EXERCISE DESCRIPTION - Give the entries again exactly; drop the pictures.

### LISTED ENTRIES

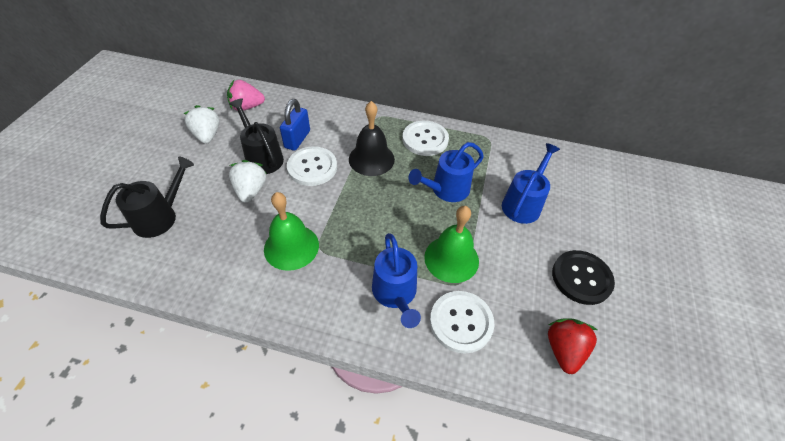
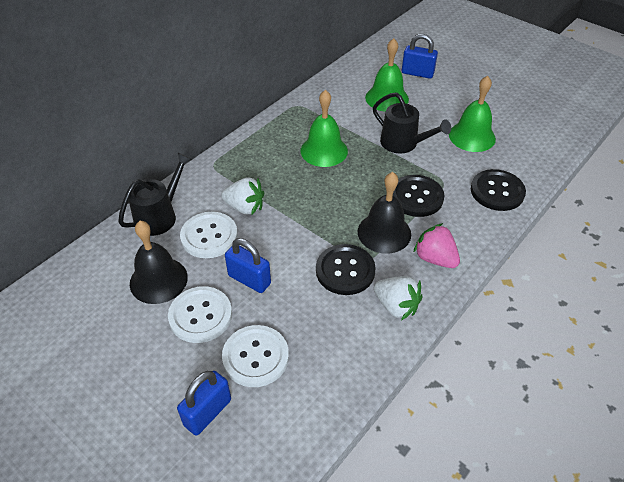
black bell: 1 -> 2
black button: 1 -> 3
blue padlock: 1 -> 3
blue watering can: 3 -> 0
green bell: 2 -> 3
red strawberry: 1 -> 0

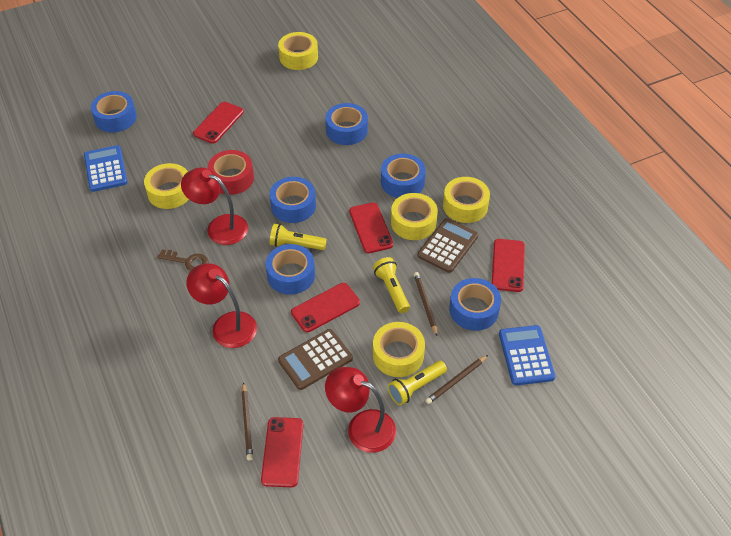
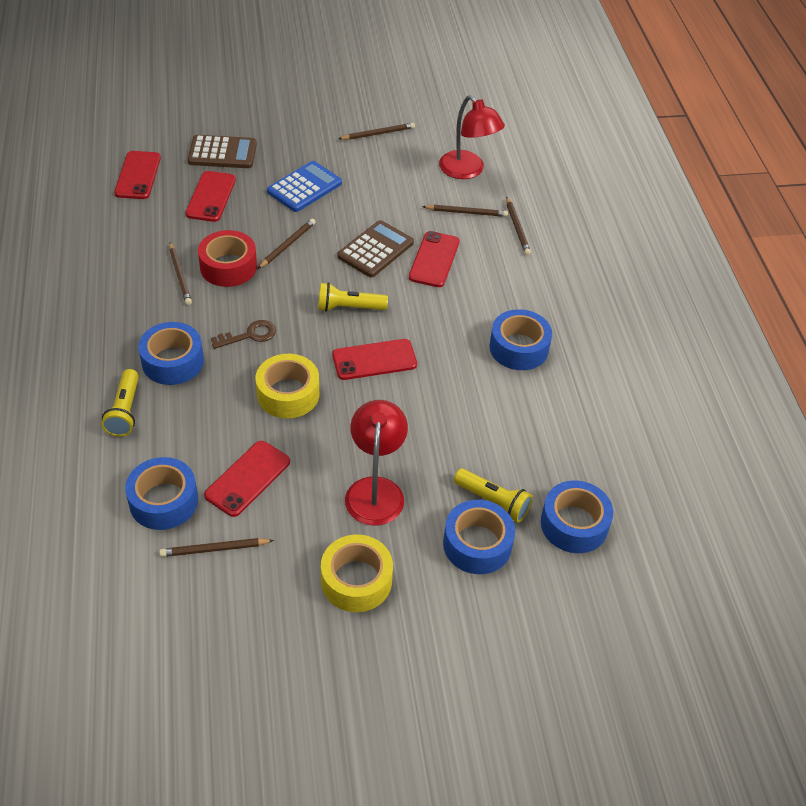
blue calculator: 2 -> 1
blue tape: 6 -> 5
brown pencil: 3 -> 6
red lamp: 3 -> 2
yellow tape: 5 -> 2

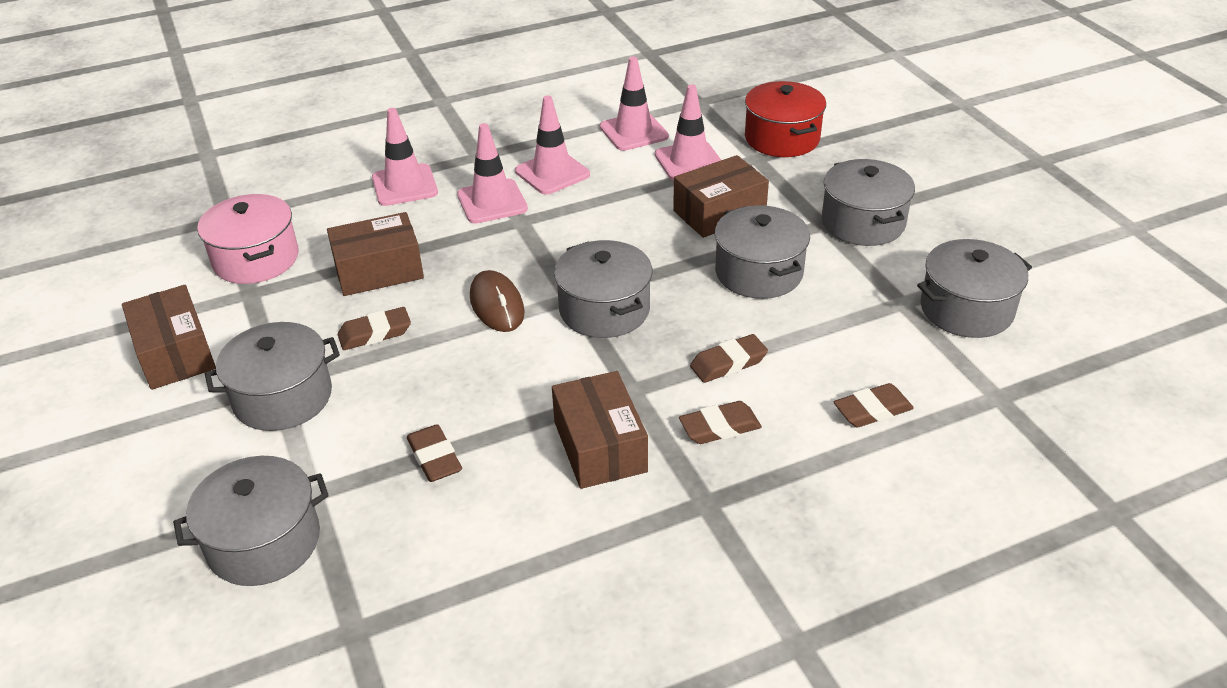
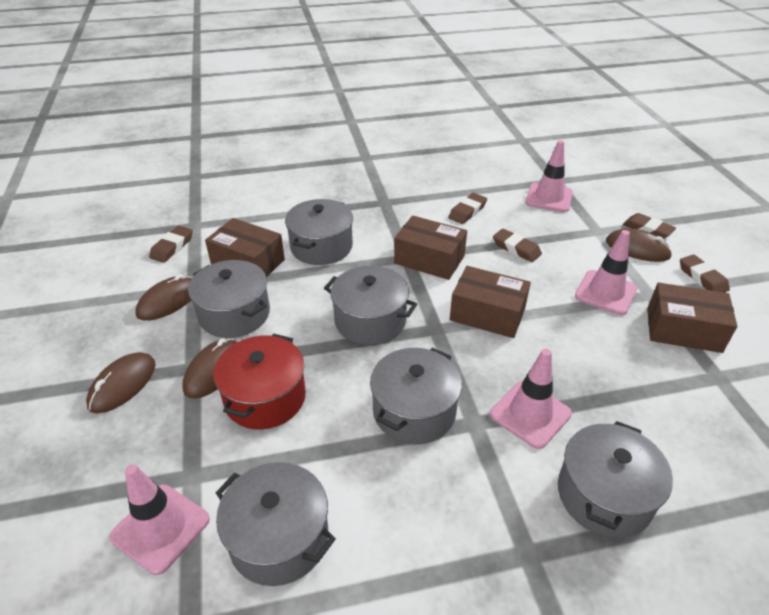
brown mouse: 1 -> 4
pink pot: 1 -> 0
pink traffic cone: 5 -> 4

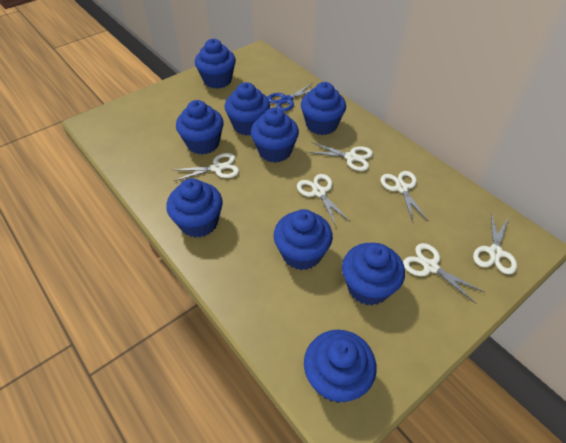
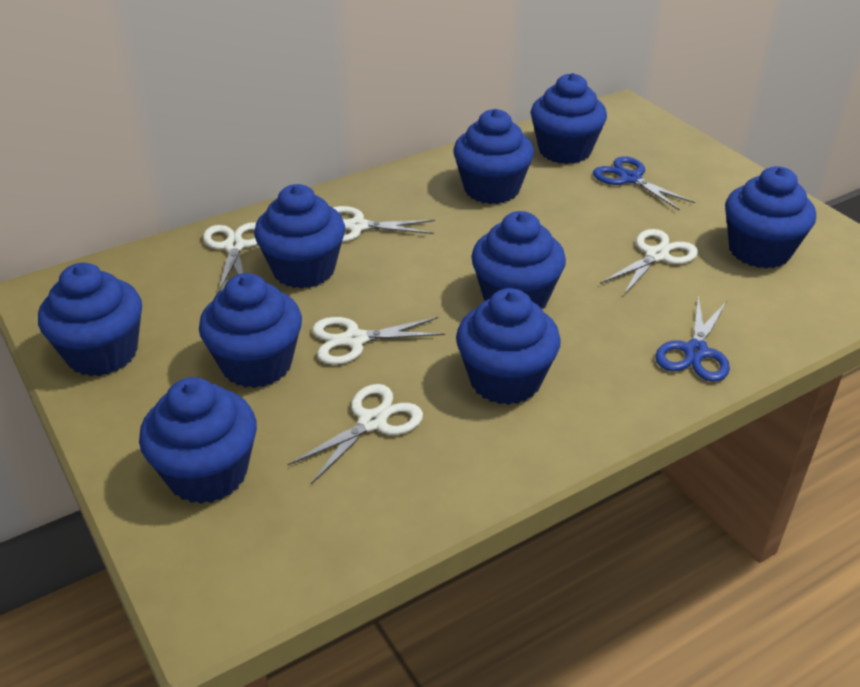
blue scissors: 1 -> 2
white scissors: 6 -> 5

######

EXPECTED OUTPUT -
black bell: 1 -> 2
black button: 1 -> 3
blue padlock: 1 -> 3
blue watering can: 3 -> 0
green bell: 2 -> 3
red strawberry: 1 -> 0

blue calculator: 2 -> 1
blue tape: 6 -> 5
brown pencil: 3 -> 6
red lamp: 3 -> 2
yellow tape: 5 -> 2

brown mouse: 1 -> 4
pink pot: 1 -> 0
pink traffic cone: 5 -> 4

blue scissors: 1 -> 2
white scissors: 6 -> 5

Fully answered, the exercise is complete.